━━━ Dataset content ━━━

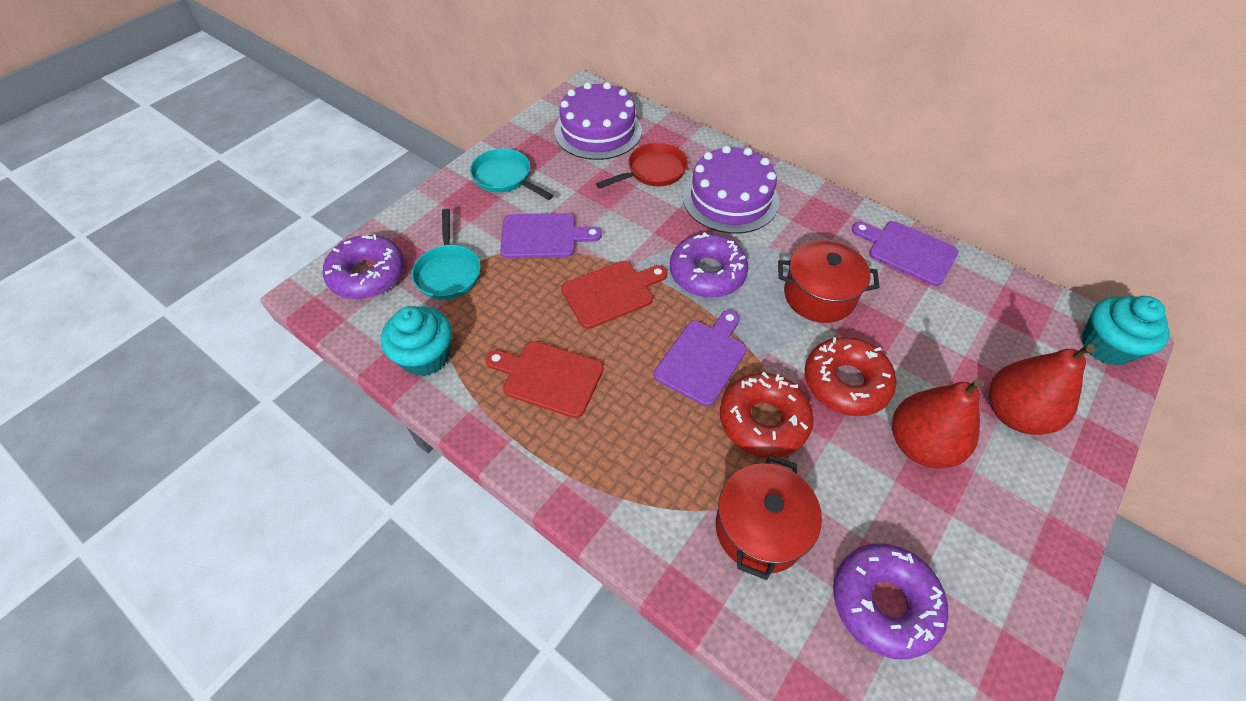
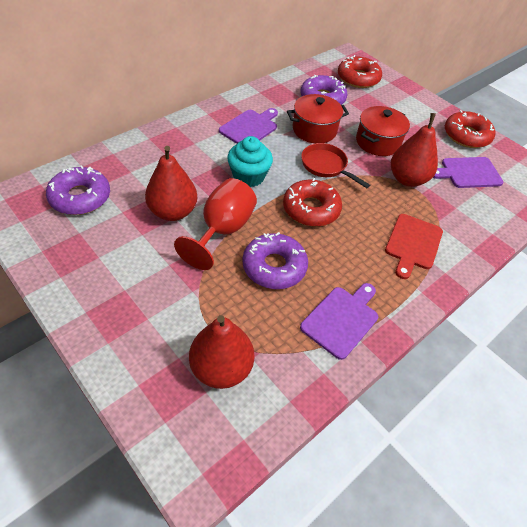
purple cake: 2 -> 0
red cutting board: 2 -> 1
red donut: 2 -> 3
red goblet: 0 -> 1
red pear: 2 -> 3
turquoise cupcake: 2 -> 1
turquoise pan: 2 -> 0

━━━

## Assignment:
Please repeat each record above precisely, with the pictures left out.

## Result for this exercise:
purple cake: 2 -> 0
red cutting board: 2 -> 1
red donut: 2 -> 3
red goblet: 0 -> 1
red pear: 2 -> 3
turquoise cupcake: 2 -> 1
turquoise pan: 2 -> 0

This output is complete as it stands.